■ **Goal of the exercise**: Below are the entries; return every line among them that holds the word "AGND".

::::

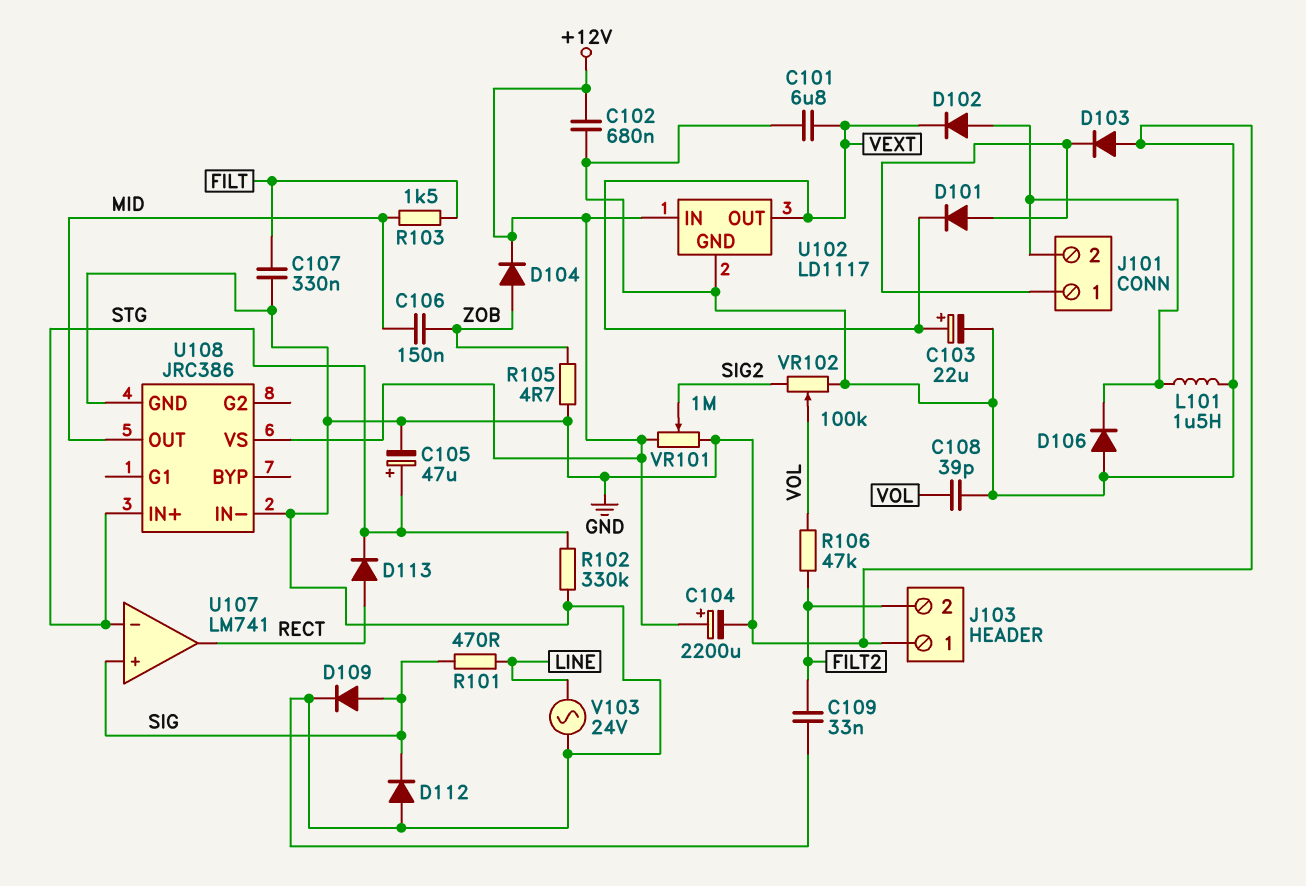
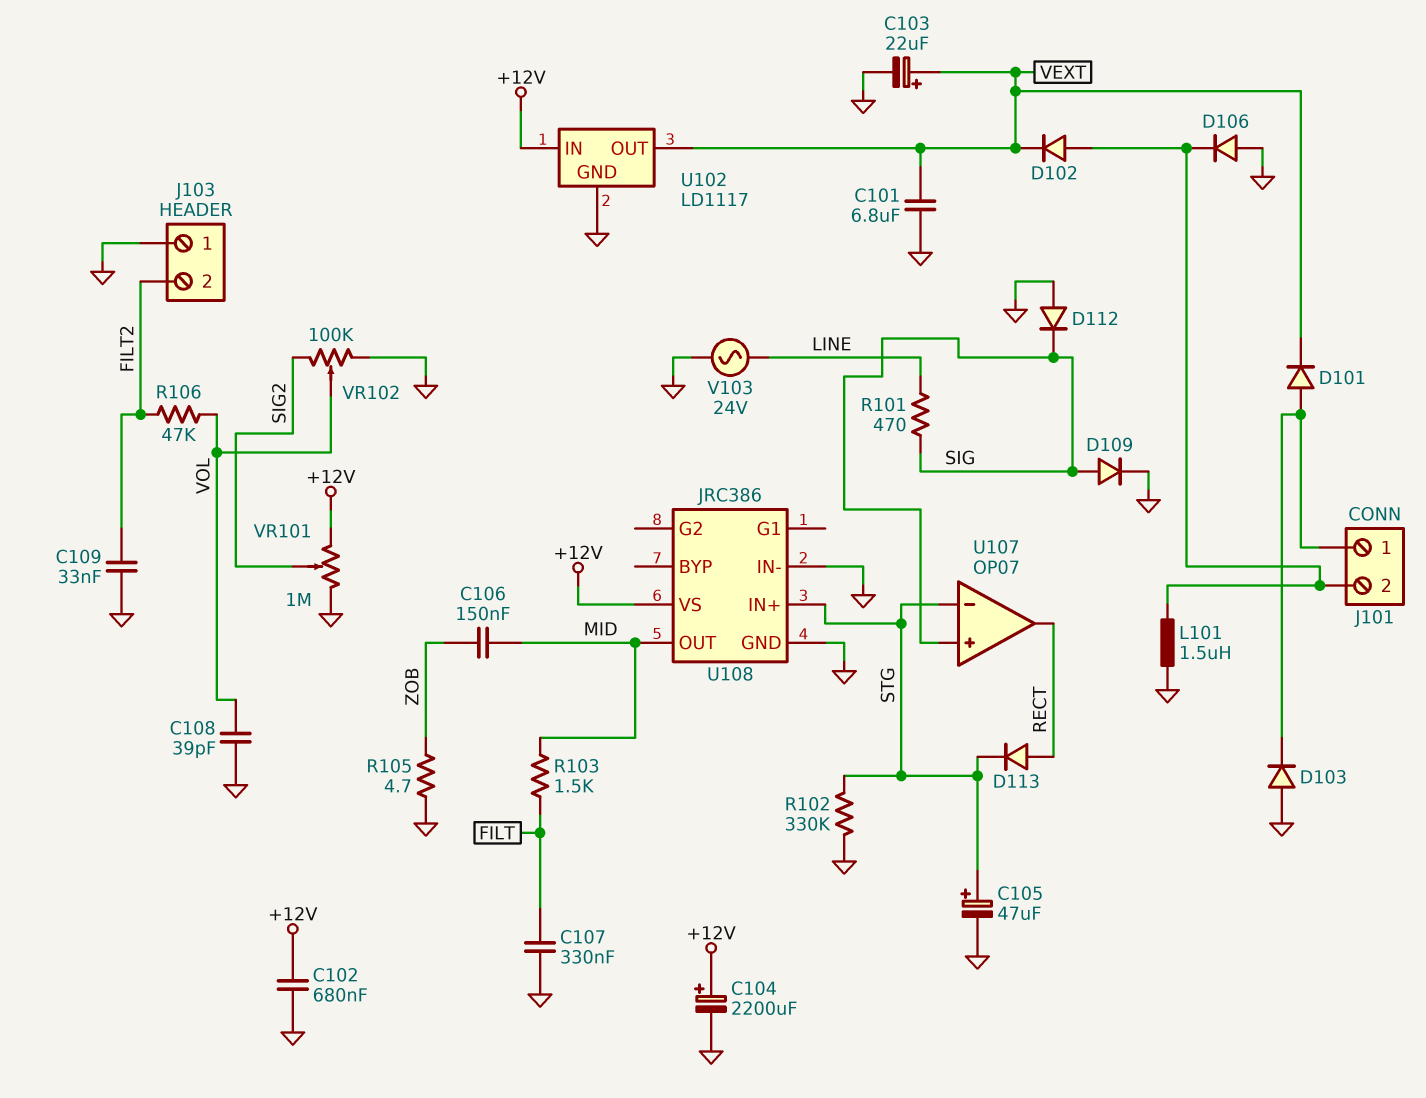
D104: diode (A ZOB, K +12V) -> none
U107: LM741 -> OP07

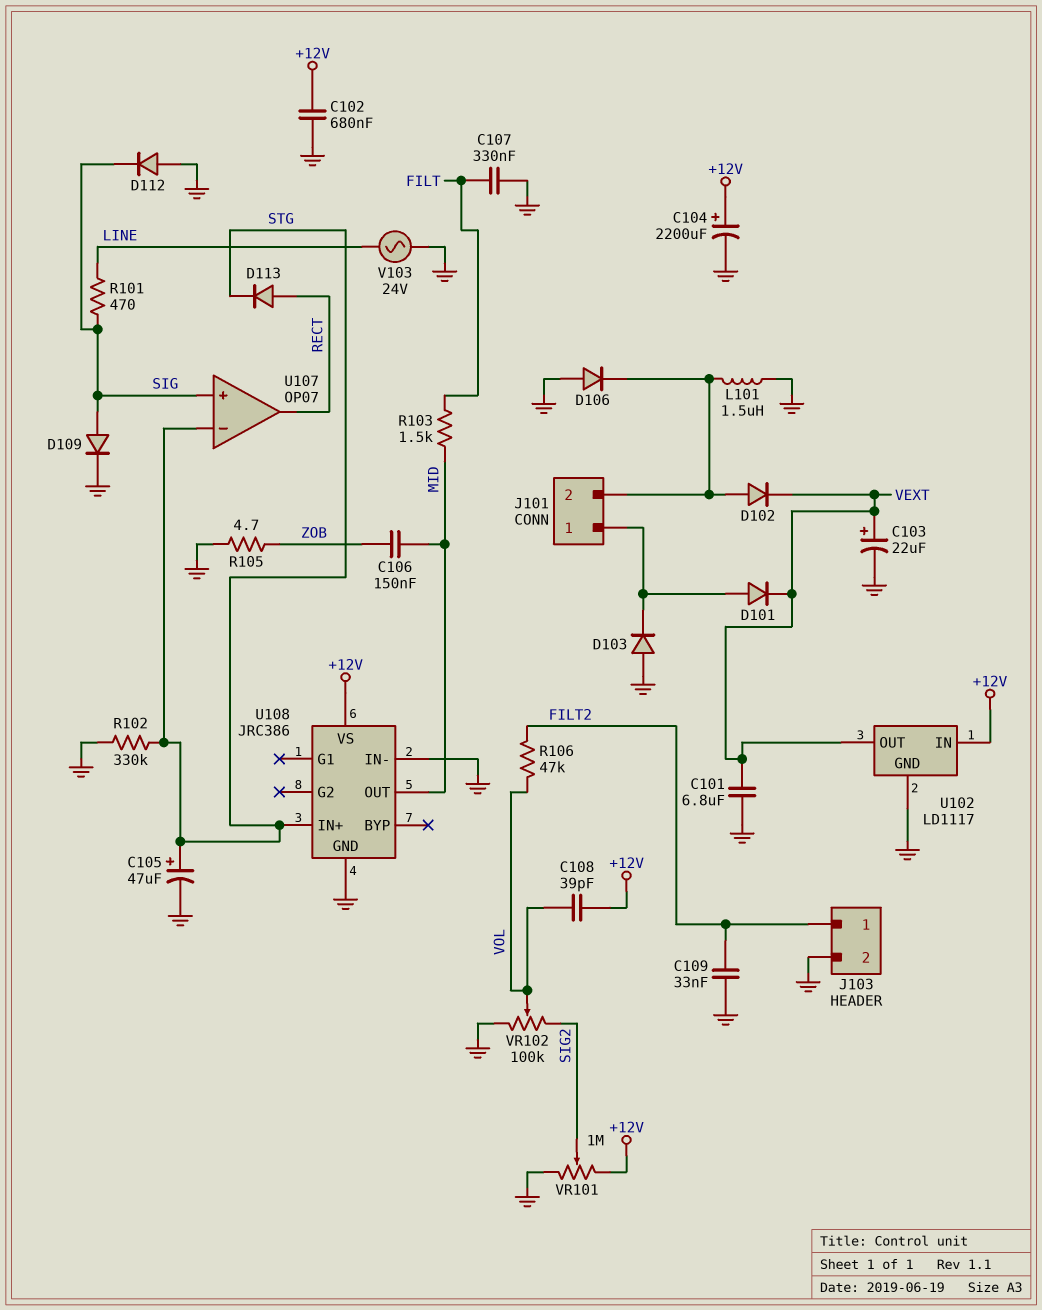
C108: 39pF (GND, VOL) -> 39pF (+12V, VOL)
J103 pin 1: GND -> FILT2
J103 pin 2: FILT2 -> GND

::::

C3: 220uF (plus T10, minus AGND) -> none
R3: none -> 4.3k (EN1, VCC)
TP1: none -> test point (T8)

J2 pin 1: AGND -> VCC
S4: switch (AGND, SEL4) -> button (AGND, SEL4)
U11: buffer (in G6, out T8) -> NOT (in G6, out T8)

::::

■ **Response below**:
C3: 220uF (plus T10, minus AGND) -> none
J2 pin 1: AGND -> VCC
S4: switch (AGND, SEL4) -> button (AGND, SEL4)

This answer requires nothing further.